╭──
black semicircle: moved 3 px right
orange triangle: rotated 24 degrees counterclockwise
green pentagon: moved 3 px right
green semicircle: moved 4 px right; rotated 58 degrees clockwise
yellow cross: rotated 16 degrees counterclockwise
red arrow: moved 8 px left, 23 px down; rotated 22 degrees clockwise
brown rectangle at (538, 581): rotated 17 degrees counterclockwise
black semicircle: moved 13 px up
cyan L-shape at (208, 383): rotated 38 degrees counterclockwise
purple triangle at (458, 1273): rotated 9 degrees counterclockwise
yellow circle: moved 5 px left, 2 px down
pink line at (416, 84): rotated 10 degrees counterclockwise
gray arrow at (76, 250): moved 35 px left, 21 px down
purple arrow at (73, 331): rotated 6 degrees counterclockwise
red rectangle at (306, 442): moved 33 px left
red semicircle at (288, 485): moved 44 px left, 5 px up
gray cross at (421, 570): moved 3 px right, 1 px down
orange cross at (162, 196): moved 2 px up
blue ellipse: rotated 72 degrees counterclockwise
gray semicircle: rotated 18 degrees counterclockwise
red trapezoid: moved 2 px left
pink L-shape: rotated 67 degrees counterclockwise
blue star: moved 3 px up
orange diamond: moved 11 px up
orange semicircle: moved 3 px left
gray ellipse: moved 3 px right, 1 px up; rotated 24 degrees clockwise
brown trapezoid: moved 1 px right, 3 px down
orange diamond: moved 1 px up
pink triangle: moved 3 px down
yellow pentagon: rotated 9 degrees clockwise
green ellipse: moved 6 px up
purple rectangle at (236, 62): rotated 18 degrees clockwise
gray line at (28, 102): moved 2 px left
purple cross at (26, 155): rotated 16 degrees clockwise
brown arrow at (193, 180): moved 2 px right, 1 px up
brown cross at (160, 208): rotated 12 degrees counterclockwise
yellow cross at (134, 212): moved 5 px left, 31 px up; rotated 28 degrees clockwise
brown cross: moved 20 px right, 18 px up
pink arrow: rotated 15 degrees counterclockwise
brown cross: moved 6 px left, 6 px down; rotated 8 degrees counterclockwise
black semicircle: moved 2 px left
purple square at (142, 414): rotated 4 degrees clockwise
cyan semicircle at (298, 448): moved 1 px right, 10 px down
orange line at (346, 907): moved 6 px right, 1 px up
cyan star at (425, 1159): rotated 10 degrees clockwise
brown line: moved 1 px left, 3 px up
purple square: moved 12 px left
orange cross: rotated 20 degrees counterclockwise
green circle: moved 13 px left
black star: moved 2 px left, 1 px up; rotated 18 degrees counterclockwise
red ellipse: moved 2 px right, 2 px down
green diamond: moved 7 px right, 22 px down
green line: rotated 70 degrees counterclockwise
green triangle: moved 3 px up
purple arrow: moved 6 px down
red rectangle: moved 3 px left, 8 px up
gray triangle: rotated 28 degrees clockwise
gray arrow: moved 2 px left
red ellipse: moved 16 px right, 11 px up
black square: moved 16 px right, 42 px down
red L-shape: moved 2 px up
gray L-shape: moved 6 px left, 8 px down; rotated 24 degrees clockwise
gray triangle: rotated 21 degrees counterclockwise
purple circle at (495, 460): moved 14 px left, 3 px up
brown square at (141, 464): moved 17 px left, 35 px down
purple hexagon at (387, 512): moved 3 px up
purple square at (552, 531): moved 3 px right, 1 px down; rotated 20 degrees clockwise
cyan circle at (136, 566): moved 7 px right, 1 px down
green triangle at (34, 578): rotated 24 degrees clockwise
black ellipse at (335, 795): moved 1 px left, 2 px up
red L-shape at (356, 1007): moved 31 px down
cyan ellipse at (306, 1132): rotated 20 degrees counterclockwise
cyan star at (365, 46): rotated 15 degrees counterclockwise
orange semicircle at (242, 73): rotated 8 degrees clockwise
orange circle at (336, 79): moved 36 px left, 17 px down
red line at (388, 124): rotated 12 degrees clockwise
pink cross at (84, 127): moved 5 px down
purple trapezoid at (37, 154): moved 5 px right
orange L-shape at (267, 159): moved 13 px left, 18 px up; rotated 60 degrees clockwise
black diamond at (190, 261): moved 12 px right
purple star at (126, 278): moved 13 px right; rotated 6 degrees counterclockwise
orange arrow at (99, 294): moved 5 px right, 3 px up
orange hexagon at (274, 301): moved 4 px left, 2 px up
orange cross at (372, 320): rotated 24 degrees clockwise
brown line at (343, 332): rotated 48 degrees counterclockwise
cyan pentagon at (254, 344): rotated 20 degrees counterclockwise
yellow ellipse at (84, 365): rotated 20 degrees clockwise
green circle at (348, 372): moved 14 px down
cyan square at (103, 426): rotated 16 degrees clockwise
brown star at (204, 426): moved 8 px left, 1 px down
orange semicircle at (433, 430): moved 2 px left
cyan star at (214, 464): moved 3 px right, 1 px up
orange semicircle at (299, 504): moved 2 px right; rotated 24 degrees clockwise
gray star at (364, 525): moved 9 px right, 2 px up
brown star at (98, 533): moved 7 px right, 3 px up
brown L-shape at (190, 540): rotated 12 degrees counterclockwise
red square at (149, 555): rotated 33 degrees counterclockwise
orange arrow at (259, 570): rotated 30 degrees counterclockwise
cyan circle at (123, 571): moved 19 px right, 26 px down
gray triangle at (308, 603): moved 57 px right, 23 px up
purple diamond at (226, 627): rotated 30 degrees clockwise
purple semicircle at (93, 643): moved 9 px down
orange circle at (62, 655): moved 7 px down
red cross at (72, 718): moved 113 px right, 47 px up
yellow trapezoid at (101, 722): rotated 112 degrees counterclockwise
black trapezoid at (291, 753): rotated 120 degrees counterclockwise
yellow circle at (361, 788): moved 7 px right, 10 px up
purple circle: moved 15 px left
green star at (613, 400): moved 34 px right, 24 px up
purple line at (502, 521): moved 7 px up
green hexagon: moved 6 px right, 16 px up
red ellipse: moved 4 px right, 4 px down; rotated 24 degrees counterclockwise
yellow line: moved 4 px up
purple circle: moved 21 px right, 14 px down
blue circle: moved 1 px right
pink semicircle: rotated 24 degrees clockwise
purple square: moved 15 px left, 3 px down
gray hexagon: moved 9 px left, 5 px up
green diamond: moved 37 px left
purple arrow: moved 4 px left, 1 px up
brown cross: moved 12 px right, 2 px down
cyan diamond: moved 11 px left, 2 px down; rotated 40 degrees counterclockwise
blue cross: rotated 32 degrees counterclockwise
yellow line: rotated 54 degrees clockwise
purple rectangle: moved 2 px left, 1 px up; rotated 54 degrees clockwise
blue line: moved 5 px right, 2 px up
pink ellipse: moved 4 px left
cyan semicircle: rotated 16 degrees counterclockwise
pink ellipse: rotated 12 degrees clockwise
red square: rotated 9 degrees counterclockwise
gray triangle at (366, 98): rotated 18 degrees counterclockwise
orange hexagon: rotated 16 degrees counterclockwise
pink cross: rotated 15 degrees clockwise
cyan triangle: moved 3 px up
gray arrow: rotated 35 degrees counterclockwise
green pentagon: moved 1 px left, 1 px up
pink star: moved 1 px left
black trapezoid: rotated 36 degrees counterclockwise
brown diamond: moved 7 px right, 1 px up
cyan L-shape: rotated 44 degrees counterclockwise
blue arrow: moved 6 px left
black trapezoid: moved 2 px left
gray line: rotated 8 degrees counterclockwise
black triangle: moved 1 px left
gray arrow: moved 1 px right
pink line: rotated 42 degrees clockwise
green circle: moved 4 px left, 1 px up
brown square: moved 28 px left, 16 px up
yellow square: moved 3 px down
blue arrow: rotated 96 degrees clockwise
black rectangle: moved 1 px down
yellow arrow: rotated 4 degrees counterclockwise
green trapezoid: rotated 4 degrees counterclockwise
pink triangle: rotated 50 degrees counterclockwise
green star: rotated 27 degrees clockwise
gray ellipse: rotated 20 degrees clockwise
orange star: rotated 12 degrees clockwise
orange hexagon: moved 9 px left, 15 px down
╰──
▸ **GOAL**:
Reproduce verbatim the entries above, from the first entry up to and including the line containing "pink line at".

▸ **RESPONSE TO THE EXERCISE**:
black semicircle: moved 3 px right
orange triangle: rotated 24 degrees counterclockwise
green pentagon: moved 3 px right
green semicircle: moved 4 px right; rotated 58 degrees clockwise
yellow cross: rotated 16 degrees counterclockwise
red arrow: moved 8 px left, 23 px down; rotated 22 degrees clockwise
brown rectangle at (538, 581): rotated 17 degrees counterclockwise
black semicircle: moved 13 px up
cyan L-shape at (208, 383): rotated 38 degrees counterclockwise
purple triangle at (458, 1273): rotated 9 degrees counterclockwise
yellow circle: moved 5 px left, 2 px down
pink line at (416, 84): rotated 10 degrees counterclockwise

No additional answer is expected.